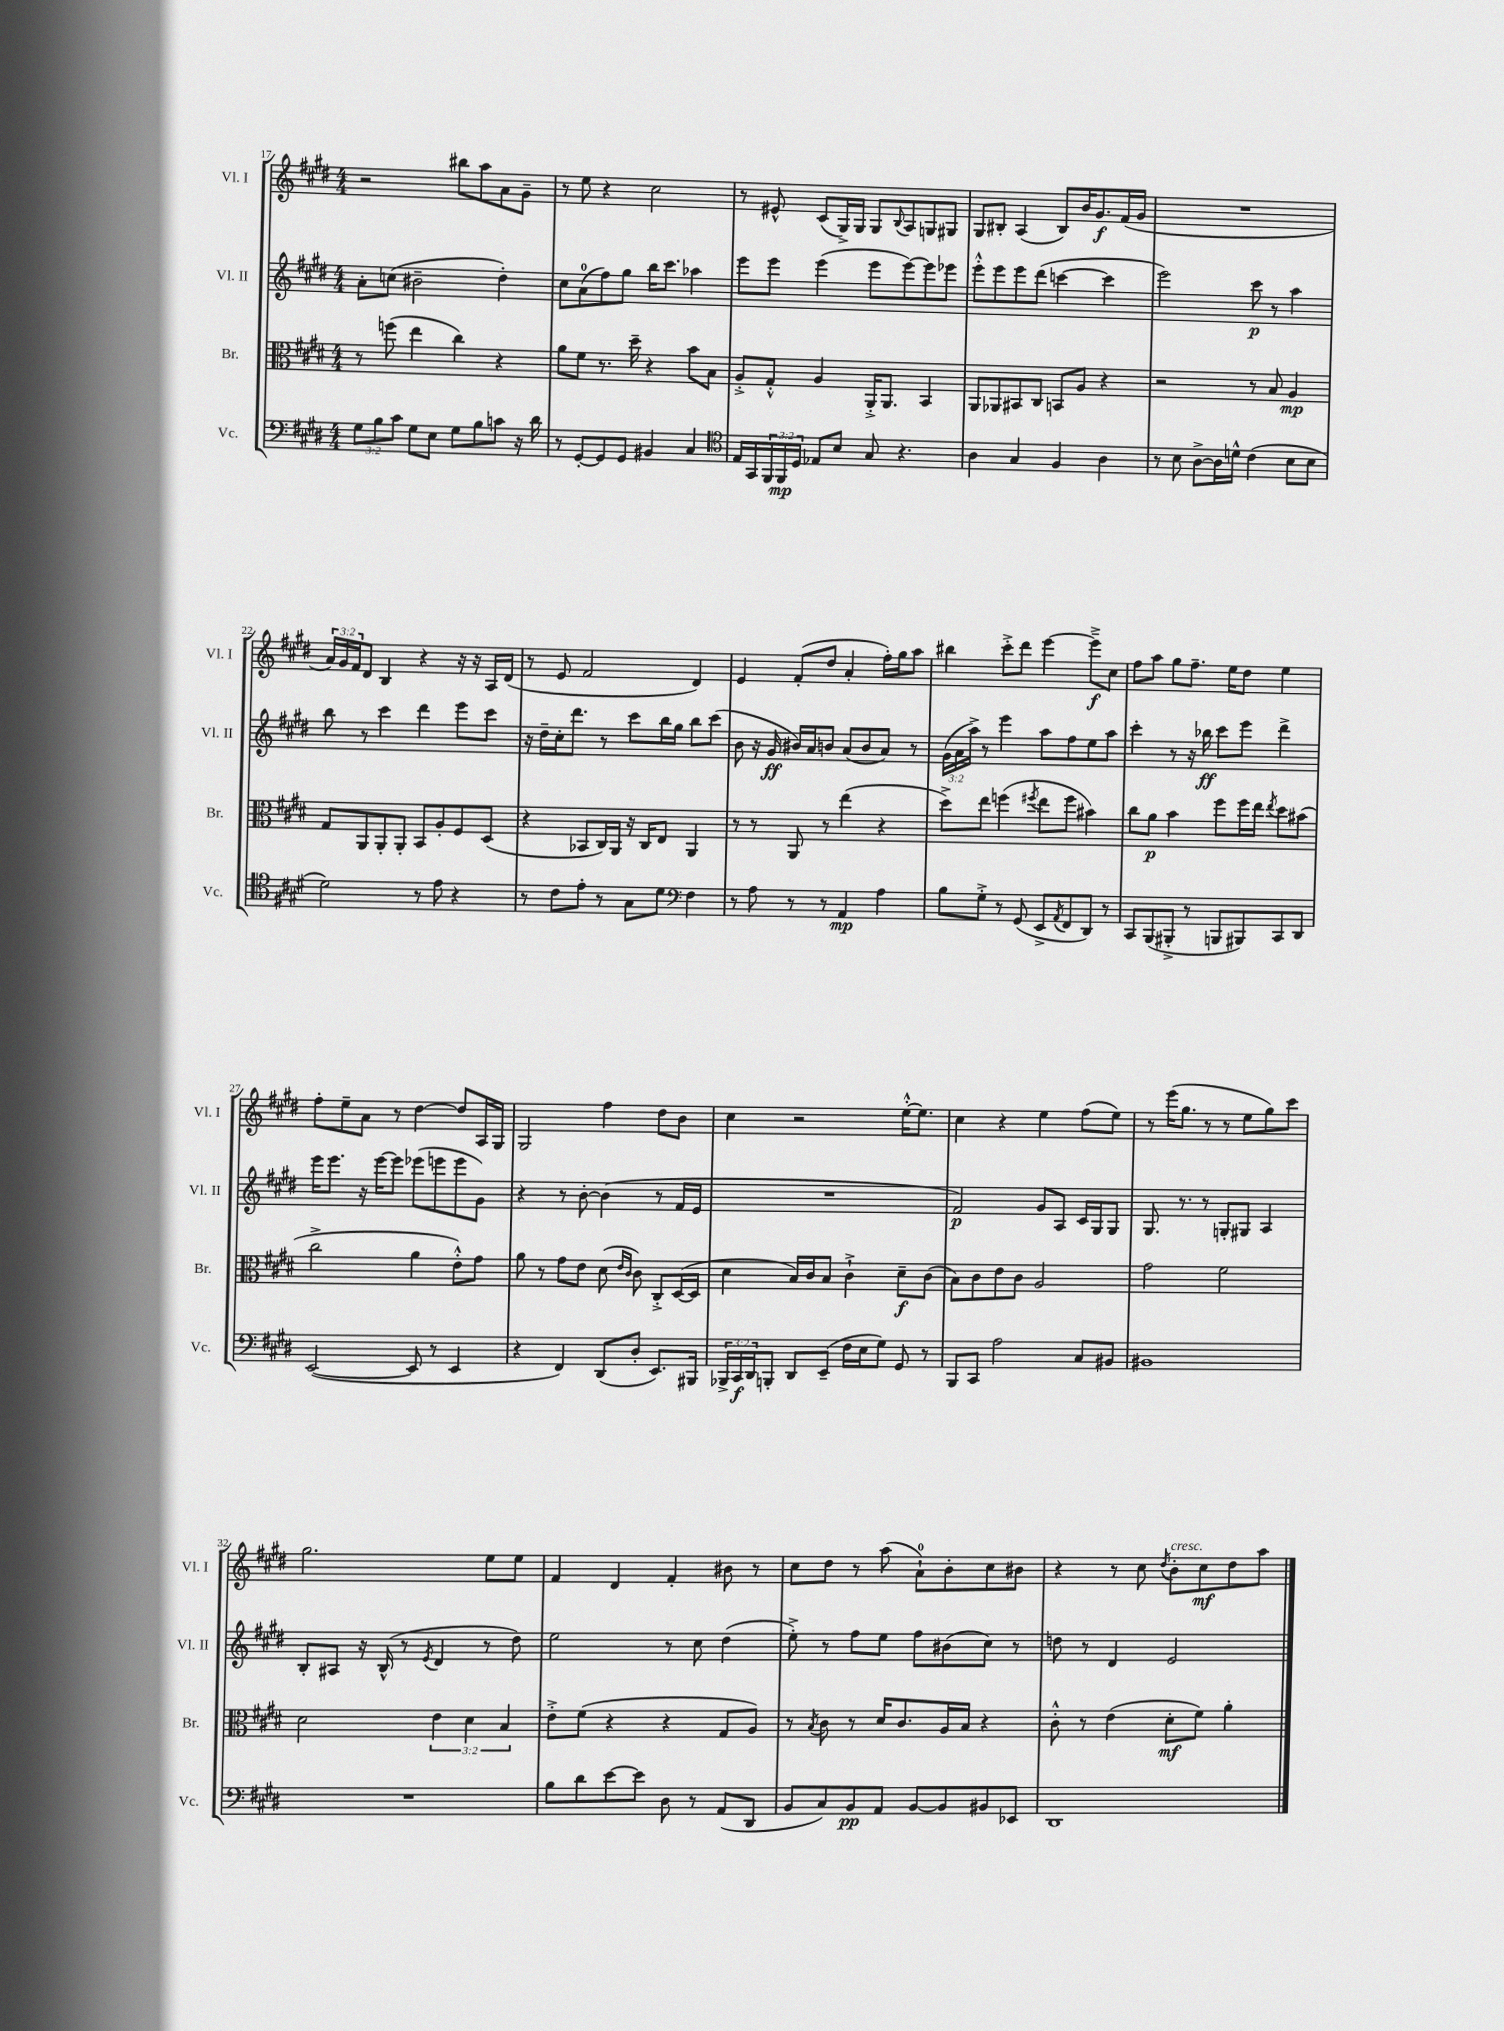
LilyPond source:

<<
\new StaffGroup <<
\new Staff = "s0" \with { instrumentName = "Vl. I" shortInstrumentName = "Vl. I" } {
    \clef treble \key e \major \numericTimeSignature \time 4/4 \override Staff.TupletNumber.text = #tuplet-number::calc-fraction-text
    r2 bis''8 a''8 a'8 gis'8-- |
    r8 e''8 r4 cis''2 |
    r8 eis'8-^ cis'8( gis16->) gis16 gis8 \appoggiatura { b8 } a8 g8 gis8 |
    gis8 bis8-. a4( bis8) b'16 gis'8.\f fis'16( gis'16 |
    R1 |
    \tuplet 3/2 { a'16) gis'16 fis'16 } dis'8 b4 r4 r16 r16 a16 dis'16( |
    r8 e'8 fis'2 dis'4) |
    e'4 fis'8-.( dis''8 a'4-. fis''16-.) gis''16 a''8 |
    bis''4 cis'''8-.-> dis'''8 e'''4~ e'''8--->\f cis''8 |
    fis''8 a''8 gis''8 fis''8.-- e''16 dis''8 e''4 |
    fis''8-. e''8-- a'8 r8 dis''4~ dis''8 a16 gis16 |
    gis2 fis''4 dis''8 b'8 |
    cis''4 r2 e''16~-.-^ e''8. |
    cis''4 r4 e''4 fis''8( e''8) |
    r8 e'''16( gis''8. r8 r8 e''8 gis''8) cis'''8 |
    gis''2. e''8 e''8 |
    fis'4 dis'4 fis'4-. bis'8 r8 |
    cis''8 dis''8 r8 a''8( a'8-0-!) b'8-. cis''8 bis'8 |
    r4 r8 cis''8 \acciaccatura { dis''8 } b'8-.^\markup { \italic "cresc." } cis''8\mf dis''8 a''8 \bar "|." |
}
\new Staff = "s1" \with { instrumentName = "Vl. II" shortInstrumentName = "Vl. II" } {
    \clef treble \key e \major \numericTimeSignature \time 4/4 \override Staff.TupletNumber.text = #tuplet-number::calc-fraction-text
    a'8-. c''8( bis'2-- dis''4-.) |
    cis''8 a'8-0( fis''8) gis''8 b''16 cis'''8. aes''4 |
    e'''8 e'''8 e'''4( e'''8 e'''8~) e'''8 ees'''8 |
    e'''8-.-^ e'''8 e'''8 dis'''8( c'''4~ c'''4 |
    e'''2) cis'''8\p r8 a''4 |
    b''8 r8 cis'''4 dis'''4 e'''8 cis'''8 |
    r16 dis''16-- cis''16-. dis'''8. r8 cis'''8 b''16 gis''16 b''8 cis'''8( |
    b'8 r16 gis'16\ff bis'16) a'16 b'8 a'8( b'8 a'8) r8 |
    \tuplet 3/2 { gis'16( a'16 a''16->) } r8 e'''4 a''8 fis''8 e''8 a''8 |
    cis'''4-. r8 r16 bes''16\ff cis'''8 e'''8 dis'''4-> |
    e'''16 e'''8. r16 e'''16~ e'''8 ees'''8( e'''8 e'''8 gis'8) |
    r4 r8 b'8~-. b'4( r8 fis'16 e'16 |
    R1 |
    fis'2\p) gis'8 a8 cis'16 gis16 gis8 |
    gis8. r8. r8 g8-. gis8 a4 |
    b8-. ais8 r16 b16-^( r8 \acciaccatura { e'8 } dis'4 r8 dis''8) |
    e''2 r8 cis''8 dis''4( |
    e''8-.->) r8 fis''8 e''8 fis''8 bis'8( cis''8) r8 |
    d''8 r8 dis'4 e'2 \bar "|." |
}
\new Staff = "s2" \with { instrumentName = "Br." shortInstrumentName = "Br." } {
    \clef alto \key e \major \numericTimeSignature \time 4/4 \override Staff.TupletNumber.text = #tuplet-number::calc-fraction-text
    r8 f''8( e''4 cis''4) r4 |
    a'8 fis'8 r8. dis''16-- r4 b'8 b8 |
    a8-.-> gis8-.-^ a4 a,16-.-> a,8. b,4 |
    a,8 aes,8 bis,8 cis8 b,8 a8 r4 |
    r2 r8 b8 a4\mp |
    gis8 a,8 a,8-. a,8-. b,8 a8-. fis8 dis8( |
    r4 bes,8 cis16) a,16 r16 cis16 e8 a,4 |
    r8 r8 a,8 r8 e''4( r4 |
    dis''8->) e''8 f''4( \acciaccatura { fis''8 } e''8 fis''8 bis'4) |
    cis''8 a'8\p b'4 fis''8 fis''16 e''16 \acciaccatura { e''8 } dis''8 bis'8( |
    cis''2-> a'4 e'8-.-^) gis'8 |
    a'8 r8 gis'8 e'8 dis'8( \grace { e'16 cis'16 } cis'8) cis8-.-> dis16~( dis16 |
    dis'4 b16) cis'16 b8 cis'4-!-> dis'8--\f cis'8( |
    b8) cis'8 e'8 cis'8 a2 |
    gis'2 fis'2 |
    dis'2 \tuplet 3/2 { e'4 dis'4 b4 } |
    e'8-.-> fis'8( r4 r4 gis8 a8) |
    r8 \acciaccatura { b8 } cis'8 r8 dis'16 cis'8. a16 b16 r4 |
    cis'8-.-^ r8 e'4( dis'8-.\mf fis'8) a'4-. \bar "|." |
}
\new Staff = "s3" \with { instrumentName = "Vc." shortInstrumentName = "Vc." } {
    \clef bass \key e \major \numericTimeSignature \time 4/4 \override Staff.TupletNumber.text = #tuplet-number::calc-fraction-text
    \tuplet 3/2 { gis8 b8 cis'8 } gis8 e8 gis8 b8 c'8 r16 dis'16 |
    r8 gis,8~-. gis,8 gis,8 bis,4 cis4 |
    \clef tenor e16 gis,16 \tuplet 3/2 { fis,16 fis,16\mp dis16 } ees8 b8 gis8 r4. |
    a4 gis4 fis4 a4 |
    r8 b8 a8~-> a16 d'16-^ cis'4( b8 b8 |
    dis'2) r8 e'8 r4 |
    r8 cis'8 e'8-. r8 gis8 dis'8 \clef bass fis4 |
    r8 a8 r8 r8 a,4\mp a4 |
    b8 gis8-.-> r8 gis,8( e,8-> \acciaccatura { a,8 } fis,8 dis,8) r8 |
    cis,8 b,,8( bis,,8-.-> r8 b,,8 bis,,8) cis,8 dis,8 |
    e,2~( e,8 r8 e,4 |
    r4 fis,4) dis,8( dis8-. e,8.) bis,,16 |
    \tuplet 3/2 { bes,,16-> cis,16\f dis,16 } b,,8-. dis,8 e,8--( fis16 e16 gis8) gis,8 r8 |
    b,,8 cis,8 a2 cis8 bis,8 |
    bis,1 |
    R1 |
    b8 dis'8 e'8~ e'8 dis8 r8 a,8( dis,8 |
    b,8 cis8) b,8\pp a,8 b,8~ b,8 bis,8 ees,8 |
    dis,1 \bar "|." |
}
>>
>>
\layout { \context { \Score currentBarNumber = #17 } }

# WHAT IS NEEDED
Collect every line in the rows above that contains the string "instrumentName".

# RESULT BELOW
\new Staff = "s0" \with { instrumentName = "Vl. I" shortInstrumentName = "Vl. I" } {
\new Staff = "s1" \with { instrumentName = "Vl. II" shortInstrumentName = "Vl. II" } {
\new Staff = "s2" \with { instrumentName = "Br." shortInstrumentName = "Br." } {
\new Staff = "s3" \with { instrumentName = "Vc." shortInstrumentName = "Vc." } {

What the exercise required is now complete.